**Required action:**
Beginning with the line that contains "(349, 260) = (544, 241): none" in the material below, print each line exactly until the line that contains "(484, 96) = (496, 110): none -> brown car" has been printed, then stop.

**Extracted entries:**
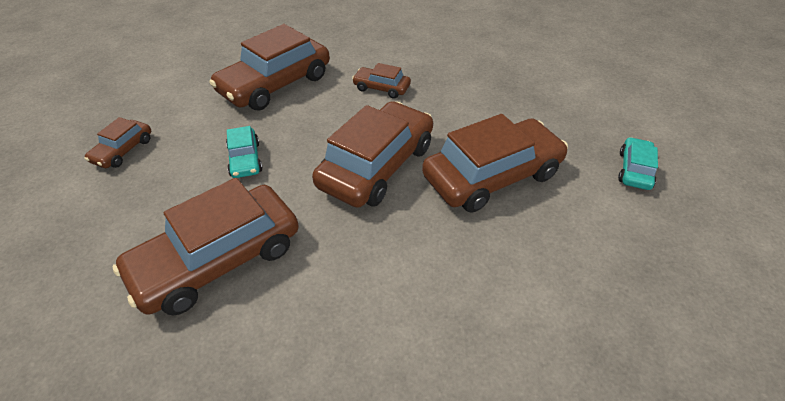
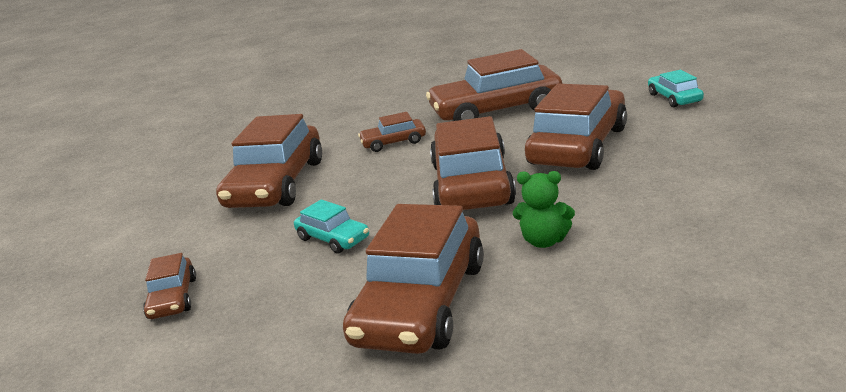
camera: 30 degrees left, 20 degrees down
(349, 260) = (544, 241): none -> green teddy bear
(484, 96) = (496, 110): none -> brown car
---
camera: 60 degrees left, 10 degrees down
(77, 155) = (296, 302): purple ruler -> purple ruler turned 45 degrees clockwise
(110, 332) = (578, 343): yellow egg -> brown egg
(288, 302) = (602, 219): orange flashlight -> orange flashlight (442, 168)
--
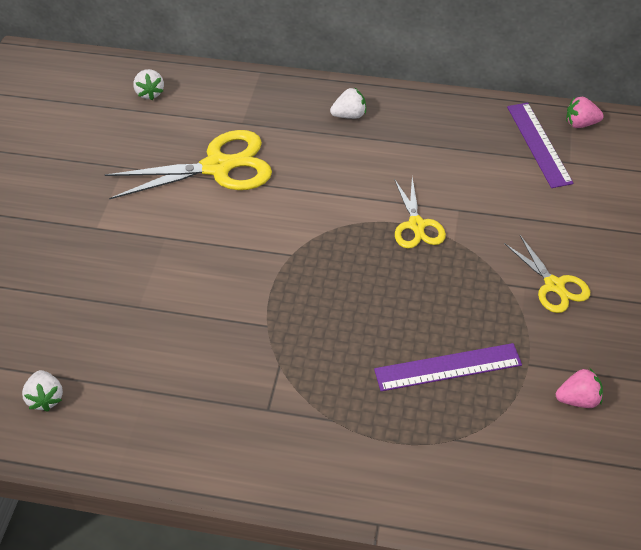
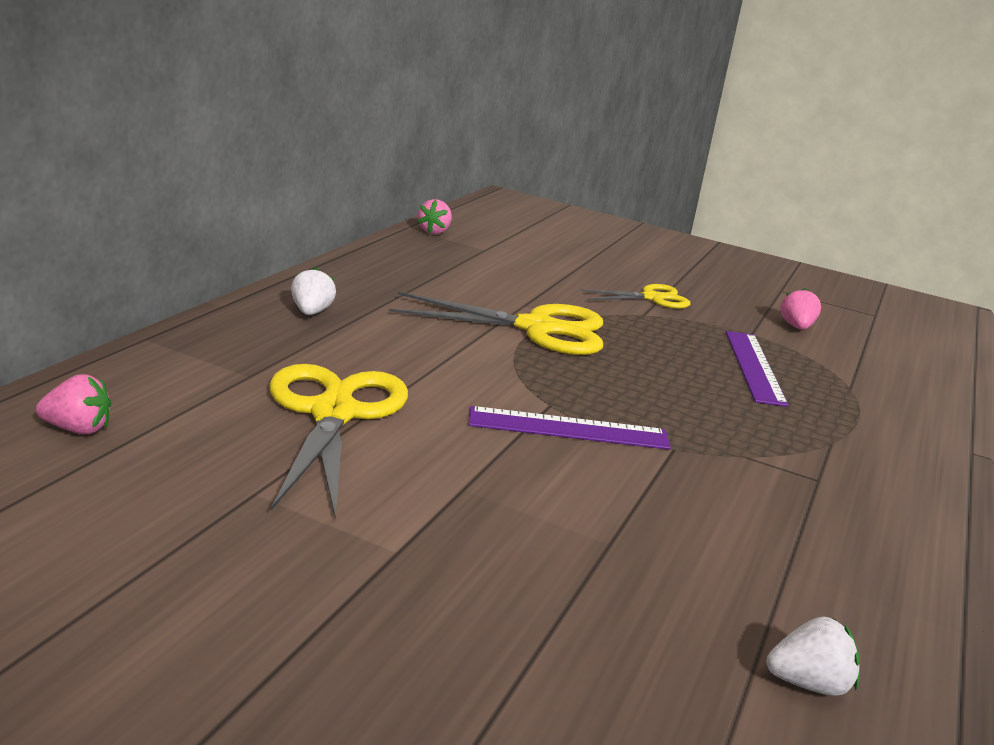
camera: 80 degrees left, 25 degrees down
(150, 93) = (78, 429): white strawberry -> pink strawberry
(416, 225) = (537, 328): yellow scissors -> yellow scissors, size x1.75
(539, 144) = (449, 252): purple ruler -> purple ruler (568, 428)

**Answer for the task:**
(349, 260) = (544, 241): none -> green teddy bear
(484, 96) = (496, 110): none -> brown car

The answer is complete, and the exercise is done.